### Task prompt
Starting at the line with "before: purple tenpin", repeat every line exactly until the records end, including the last one.

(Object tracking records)
* * * * * * * * *

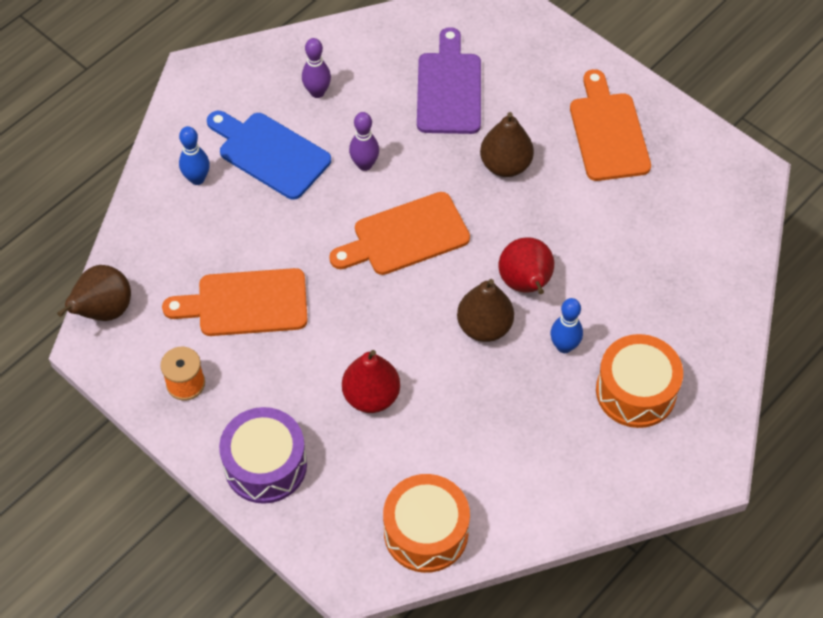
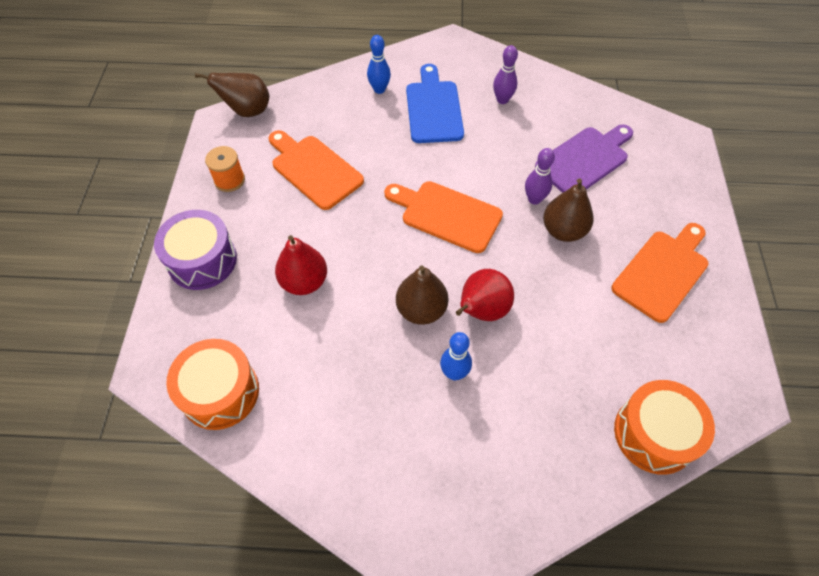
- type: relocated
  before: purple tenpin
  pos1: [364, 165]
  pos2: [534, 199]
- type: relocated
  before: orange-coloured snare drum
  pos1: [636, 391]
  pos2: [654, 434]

* * * * * * * * *

### Written response
  before: purple tenpin
  pos1: [364, 165]
  pos2: [534, 199]
- type: relocated
  before: orange-coloured snare drum
  pos1: [636, 391]
  pos2: [654, 434]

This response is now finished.